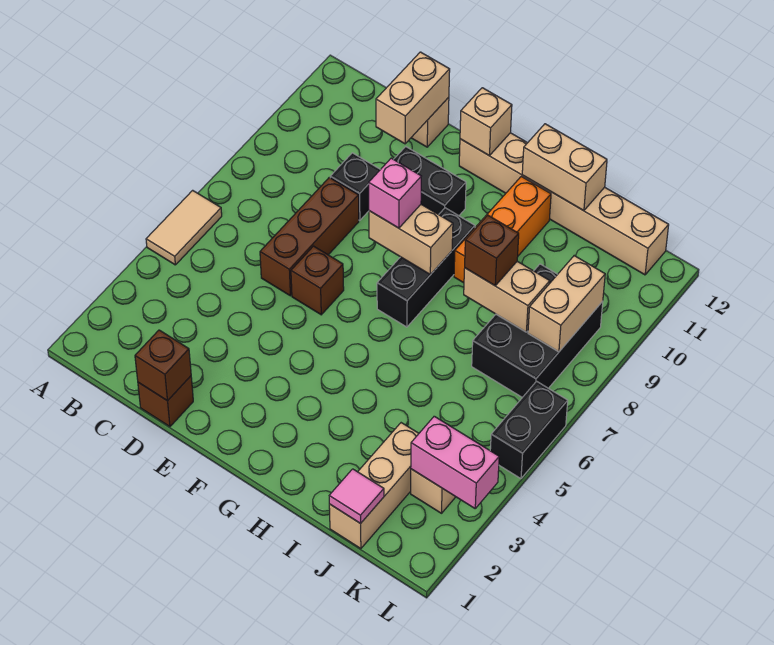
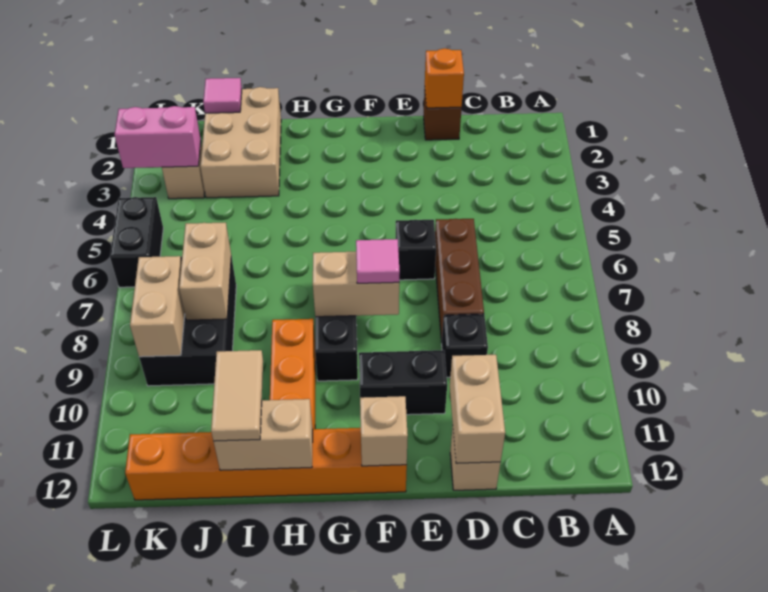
tan tile A5:A6 level 1 -> tan tile I11:I12 level 3
brown brick D1 level 2 -> orange brick D1 level 2
brown brick E6 level 1 -> black brick E6 level 1
pink brick F8 level 3 -> pink tile F8 level 3
tan brick F12:K12 level 1 -> orange brick F12:K12 level 1
tan brick I8:J8 level 2 -> tan brick J7:J8 level 2
brown brick I8 level 3 -> none
tan brick J1:J3 level 1 -> tan brick I1:J3 level 1

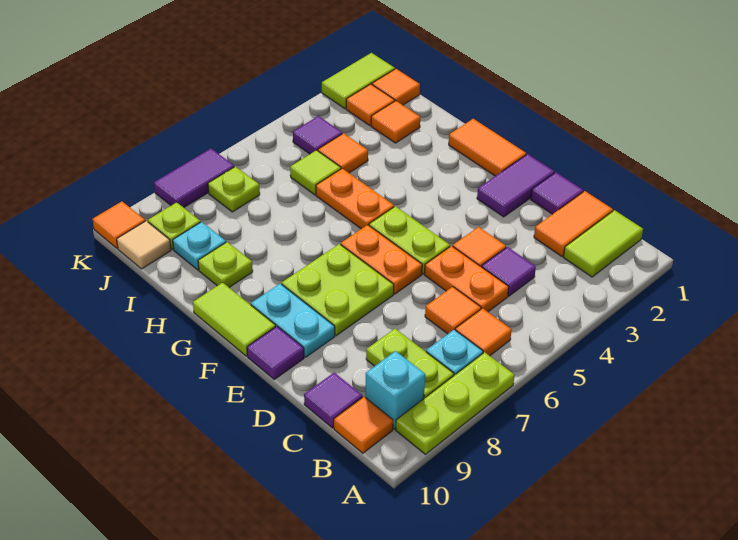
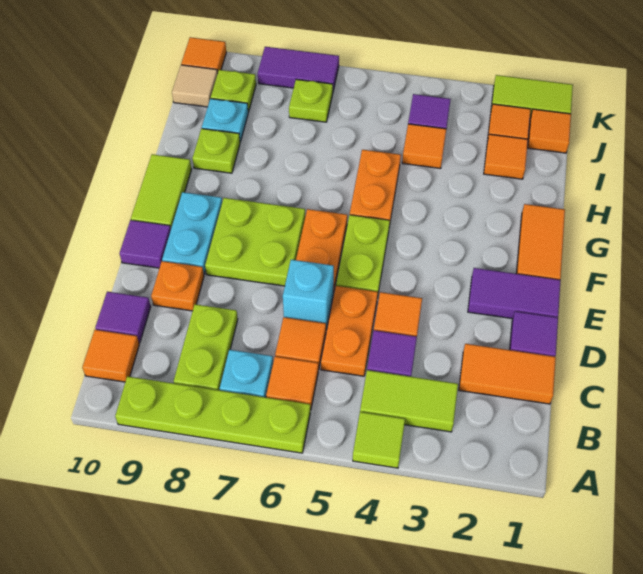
lime plate A7:A9 level 1 -> lime plate A6:A9 level 1
lime tile B1:B2 level 1 -> lime tile B3:B4 level 1
cyan brick B9 level 1 -> cyan brick D6 level 1
none -> orange plate D9 level 1
lime tile I5 level 1 -> lime tile A4 level 1

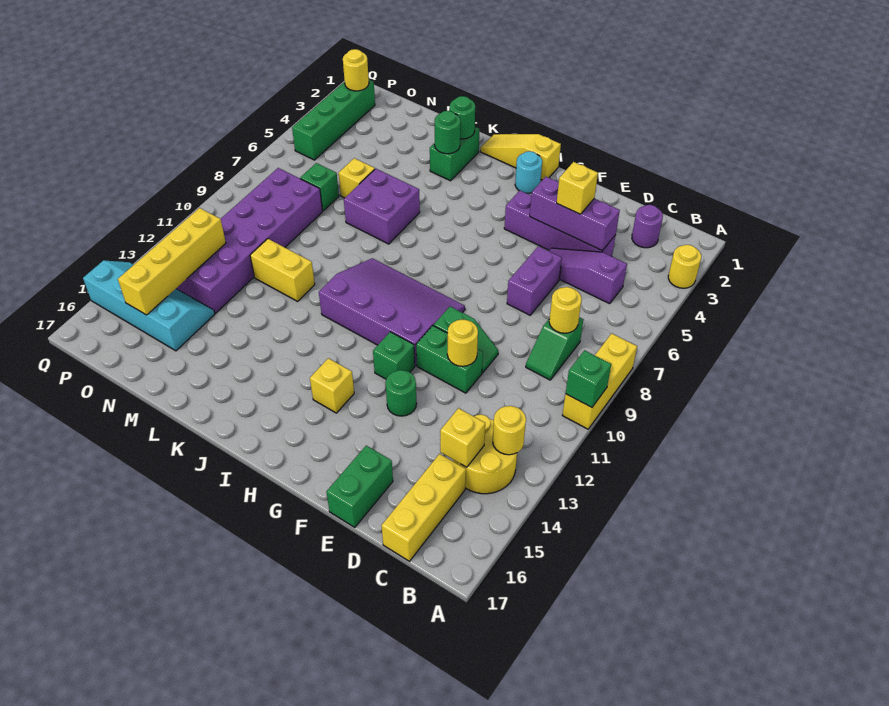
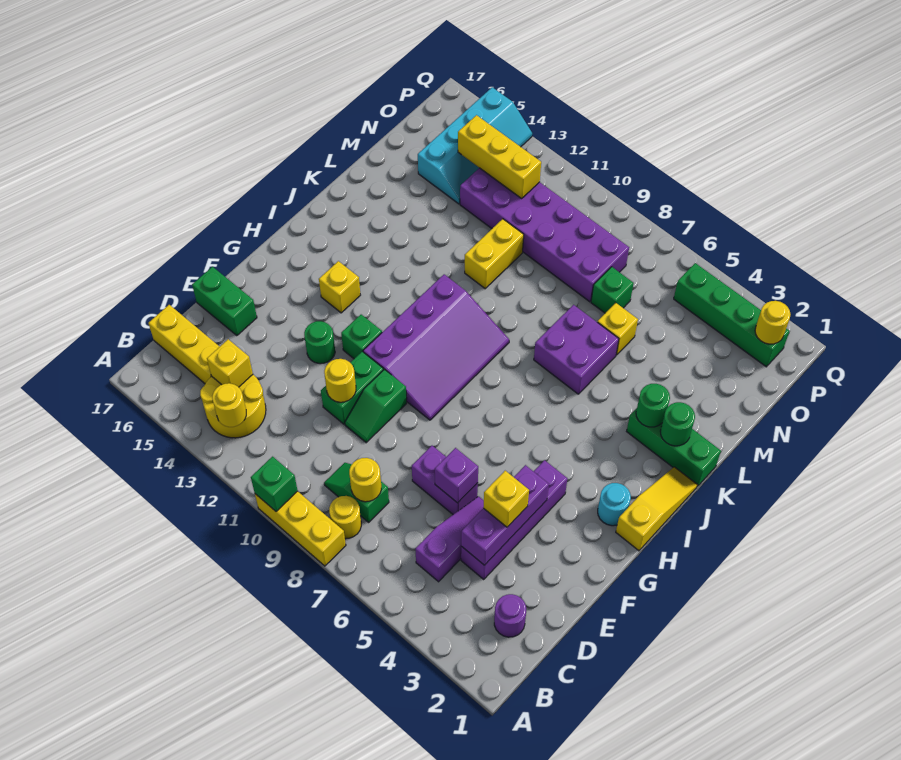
yellow round brick A3 level 1 -> yellow round brick B8 level 1
none -> purple brick E6 level 2
green brick K2:K3 level 1 -> green brick K1:K3 level 1
yellow brick O12:O15 level 2 -> yellow brick O12:O14 level 2

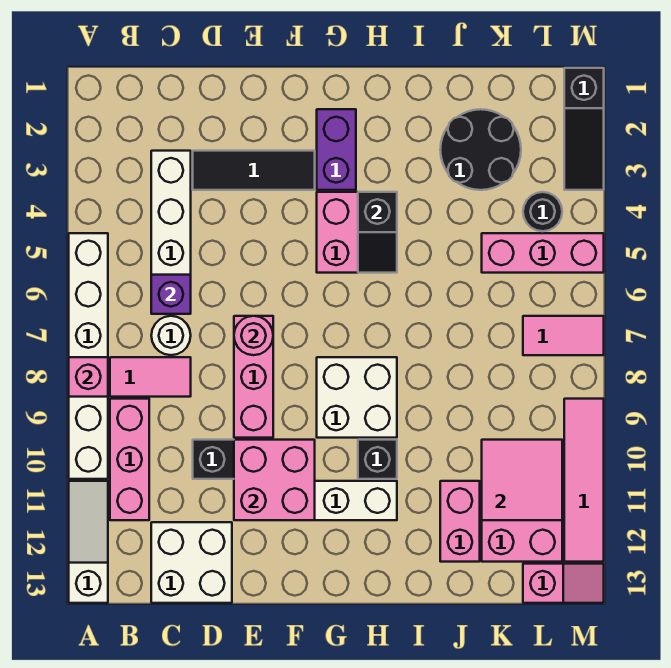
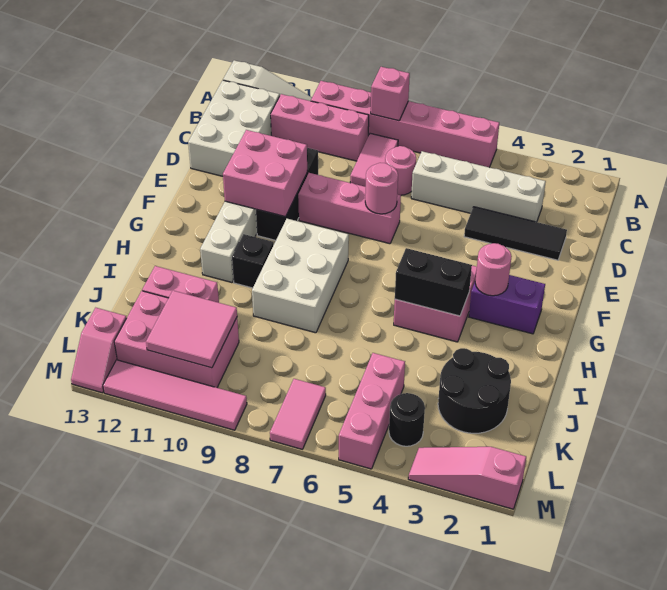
white brick A5:A10 level 1 -> pink brick A5:A10 level 1
purple brick C6 level 2 -> none
white round brick C7 level 1 -> pink round brick C7 level 1
white brick C12:D13 level 1 -> white brick B12:D13 level 1
black tile D3:F3 level 1 -> black tile D2:D4 level 1
none -> pink round brick G3 level 2
white brick G8:H9 level 1 -> white brick G8:I9 level 1
black slope H4:H5 level 2 top 4 -> black brick H4:H5 level 2
black slope M1:M3 level 1 top 1 -> pink slope M1:M3 level 1 top 1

+---+

#### [What needs to be done]
What you give back must match the entries exactly, apart from the omitted pictures.

#### [Expected answer]
tan tile A5:A6 level 1 -> tan tile I11:I12 level 3
brown brick D1 level 2 -> orange brick D1 level 2
brown brick E6 level 1 -> black brick E6 level 1
pink brick F8 level 3 -> pink tile F8 level 3
tan brick F12:K12 level 1 -> orange brick F12:K12 level 1
tan brick I8:J8 level 2 -> tan brick J7:J8 level 2
brown brick I8 level 3 -> none
tan brick J1:J3 level 1 -> tan brick I1:J3 level 1

lime plate A7:A9 level 1 -> lime plate A6:A9 level 1
lime tile B1:B2 level 1 -> lime tile B3:B4 level 1
cyan brick B9 level 1 -> cyan brick D6 level 1
none -> orange plate D9 level 1
lime tile I5 level 1 -> lime tile A4 level 1

yellow round brick A3 level 1 -> yellow round brick B8 level 1
none -> purple brick E6 level 2
green brick K2:K3 level 1 -> green brick K1:K3 level 1
yellow brick O12:O15 level 2 -> yellow brick O12:O14 level 2

white brick A5:A10 level 1 -> pink brick A5:A10 level 1
purple brick C6 level 2 -> none
white round brick C7 level 1 -> pink round brick C7 level 1
white brick C12:D13 level 1 -> white brick B12:D13 level 1
black tile D3:F3 level 1 -> black tile D2:D4 level 1
none -> pink round brick G3 level 2
white brick G8:H9 level 1 -> white brick G8:I9 level 1
black slope H4:H5 level 2 top 4 -> black brick H4:H5 level 2
black slope M1:M3 level 1 top 1 -> pink slope M1:M3 level 1 top 1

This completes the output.